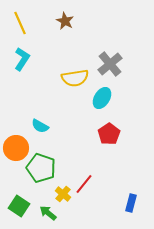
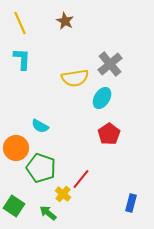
cyan L-shape: rotated 30 degrees counterclockwise
red line: moved 3 px left, 5 px up
green square: moved 5 px left
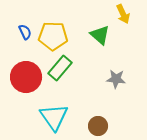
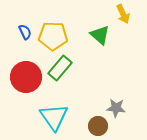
gray star: moved 29 px down
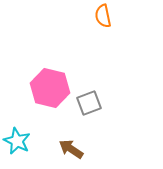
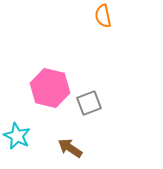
cyan star: moved 5 px up
brown arrow: moved 1 px left, 1 px up
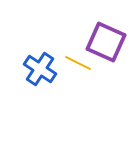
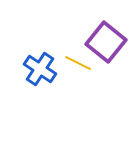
purple square: rotated 15 degrees clockwise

*****

■ **EXERCISE DESCRIPTION**: Your task is to return each line of the data above that contains the string "moved".

■ **REPLY TO THE EXERCISE**:
red line: moved 3 px left, 5 px up
green square: moved 5 px left
gray star: moved 29 px down
cyan star: moved 5 px up
brown arrow: moved 1 px left, 1 px up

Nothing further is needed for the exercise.